RECORDS SHOWN:
------------------------------------------------------------------------

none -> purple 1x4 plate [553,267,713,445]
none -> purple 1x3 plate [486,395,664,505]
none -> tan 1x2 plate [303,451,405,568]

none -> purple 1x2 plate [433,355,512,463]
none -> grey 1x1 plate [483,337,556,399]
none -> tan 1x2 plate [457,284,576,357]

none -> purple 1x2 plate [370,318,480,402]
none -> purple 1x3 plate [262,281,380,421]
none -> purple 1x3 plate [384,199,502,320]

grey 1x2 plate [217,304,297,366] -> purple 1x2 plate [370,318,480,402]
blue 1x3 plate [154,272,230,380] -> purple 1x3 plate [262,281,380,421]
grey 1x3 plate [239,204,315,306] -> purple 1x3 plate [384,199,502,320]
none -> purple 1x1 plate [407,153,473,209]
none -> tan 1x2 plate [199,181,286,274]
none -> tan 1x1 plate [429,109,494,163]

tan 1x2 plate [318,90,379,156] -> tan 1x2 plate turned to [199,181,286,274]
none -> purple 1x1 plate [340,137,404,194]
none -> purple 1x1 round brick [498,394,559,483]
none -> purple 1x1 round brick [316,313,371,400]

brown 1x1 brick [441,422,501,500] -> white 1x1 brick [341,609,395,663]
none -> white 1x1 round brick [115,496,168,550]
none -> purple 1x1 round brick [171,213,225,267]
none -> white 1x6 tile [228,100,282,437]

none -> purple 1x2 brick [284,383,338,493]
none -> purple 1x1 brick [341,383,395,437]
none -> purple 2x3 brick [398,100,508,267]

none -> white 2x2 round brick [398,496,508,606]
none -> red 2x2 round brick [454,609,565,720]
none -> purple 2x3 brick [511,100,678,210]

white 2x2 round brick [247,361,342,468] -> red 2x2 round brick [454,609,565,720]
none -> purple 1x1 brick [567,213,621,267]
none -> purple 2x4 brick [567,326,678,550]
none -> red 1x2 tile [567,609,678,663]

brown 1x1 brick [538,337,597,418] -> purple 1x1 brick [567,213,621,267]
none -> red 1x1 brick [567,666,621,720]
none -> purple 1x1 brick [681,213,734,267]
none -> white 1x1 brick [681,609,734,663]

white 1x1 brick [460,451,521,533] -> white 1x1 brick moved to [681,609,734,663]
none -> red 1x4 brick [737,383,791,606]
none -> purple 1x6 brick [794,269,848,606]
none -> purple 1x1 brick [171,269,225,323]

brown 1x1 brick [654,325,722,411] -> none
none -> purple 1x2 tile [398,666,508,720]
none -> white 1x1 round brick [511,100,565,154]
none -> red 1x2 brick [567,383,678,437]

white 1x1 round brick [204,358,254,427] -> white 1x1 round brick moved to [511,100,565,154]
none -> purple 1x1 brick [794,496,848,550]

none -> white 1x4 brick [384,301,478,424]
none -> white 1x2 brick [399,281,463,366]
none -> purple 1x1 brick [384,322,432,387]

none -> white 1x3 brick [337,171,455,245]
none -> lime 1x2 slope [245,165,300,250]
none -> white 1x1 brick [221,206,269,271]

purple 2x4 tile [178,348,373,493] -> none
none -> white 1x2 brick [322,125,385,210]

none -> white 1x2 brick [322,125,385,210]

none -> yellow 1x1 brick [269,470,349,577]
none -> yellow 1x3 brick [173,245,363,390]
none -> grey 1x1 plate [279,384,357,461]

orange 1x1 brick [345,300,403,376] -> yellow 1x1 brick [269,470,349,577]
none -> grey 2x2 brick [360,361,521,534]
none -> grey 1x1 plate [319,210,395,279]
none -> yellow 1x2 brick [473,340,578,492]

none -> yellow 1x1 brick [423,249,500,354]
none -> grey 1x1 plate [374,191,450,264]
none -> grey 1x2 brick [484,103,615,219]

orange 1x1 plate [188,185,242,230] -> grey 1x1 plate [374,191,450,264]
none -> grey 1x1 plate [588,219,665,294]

------------------------------------------------------------------------

PROBLEM DESCRIPTION: Repeat the whole listing above without any change.

EXPECTED OUTPUT:
none -> purple 1x4 plate [553,267,713,445]
none -> purple 1x3 plate [486,395,664,505]
none -> tan 1x2 plate [303,451,405,568]

none -> purple 1x2 plate [433,355,512,463]
none -> grey 1x1 plate [483,337,556,399]
none -> tan 1x2 plate [457,284,576,357]

none -> purple 1x2 plate [370,318,480,402]
none -> purple 1x3 plate [262,281,380,421]
none -> purple 1x3 plate [384,199,502,320]

grey 1x2 plate [217,304,297,366] -> purple 1x2 plate [370,318,480,402]
blue 1x3 plate [154,272,230,380] -> purple 1x3 plate [262,281,380,421]
grey 1x3 plate [239,204,315,306] -> purple 1x3 plate [384,199,502,320]
none -> purple 1x1 plate [407,153,473,209]
none -> tan 1x2 plate [199,181,286,274]
none -> tan 1x1 plate [429,109,494,163]

tan 1x2 plate [318,90,379,156] -> tan 1x2 plate turned to [199,181,286,274]
none -> purple 1x1 plate [340,137,404,194]
none -> purple 1x1 round brick [498,394,559,483]
none -> purple 1x1 round brick [316,313,371,400]

brown 1x1 brick [441,422,501,500] -> white 1x1 brick [341,609,395,663]
none -> white 1x1 round brick [115,496,168,550]
none -> purple 1x1 round brick [171,213,225,267]
none -> white 1x6 tile [228,100,282,437]

none -> purple 1x2 brick [284,383,338,493]
none -> purple 1x1 brick [341,383,395,437]
none -> purple 2x3 brick [398,100,508,267]

none -> white 2x2 round brick [398,496,508,606]
none -> red 2x2 round brick [454,609,565,720]
none -> purple 2x3 brick [511,100,678,210]

white 2x2 round brick [247,361,342,468] -> red 2x2 round brick [454,609,565,720]
none -> purple 1x1 brick [567,213,621,267]
none -> purple 2x4 brick [567,326,678,550]
none -> red 1x2 tile [567,609,678,663]

brown 1x1 brick [538,337,597,418] -> purple 1x1 brick [567,213,621,267]
none -> red 1x1 brick [567,666,621,720]
none -> purple 1x1 brick [681,213,734,267]
none -> white 1x1 brick [681,609,734,663]

white 1x1 brick [460,451,521,533] -> white 1x1 brick moved to [681,609,734,663]
none -> red 1x4 brick [737,383,791,606]
none -> purple 1x6 brick [794,269,848,606]
none -> purple 1x1 brick [171,269,225,323]

brown 1x1 brick [654,325,722,411] -> none
none -> purple 1x2 tile [398,666,508,720]
none -> white 1x1 round brick [511,100,565,154]
none -> red 1x2 brick [567,383,678,437]

white 1x1 round brick [204,358,254,427] -> white 1x1 round brick moved to [511,100,565,154]
none -> purple 1x1 brick [794,496,848,550]

none -> white 1x4 brick [384,301,478,424]
none -> white 1x2 brick [399,281,463,366]
none -> purple 1x1 brick [384,322,432,387]

none -> white 1x3 brick [337,171,455,245]
none -> lime 1x2 slope [245,165,300,250]
none -> white 1x1 brick [221,206,269,271]

purple 2x4 tile [178,348,373,493] -> none
none -> white 1x2 brick [322,125,385,210]

none -> white 1x2 brick [322,125,385,210]

none -> yellow 1x1 brick [269,470,349,577]
none -> yellow 1x3 brick [173,245,363,390]
none -> grey 1x1 plate [279,384,357,461]

orange 1x1 brick [345,300,403,376] -> yellow 1x1 brick [269,470,349,577]
none -> grey 2x2 brick [360,361,521,534]
none -> grey 1x1 plate [319,210,395,279]
none -> yellow 1x2 brick [473,340,578,492]

none -> yellow 1x1 brick [423,249,500,354]
none -> grey 1x1 plate [374,191,450,264]
none -> grey 1x2 brick [484,103,615,219]

orange 1x1 plate [188,185,242,230] -> grey 1x1 plate [374,191,450,264]
none -> grey 1x1 plate [588,219,665,294]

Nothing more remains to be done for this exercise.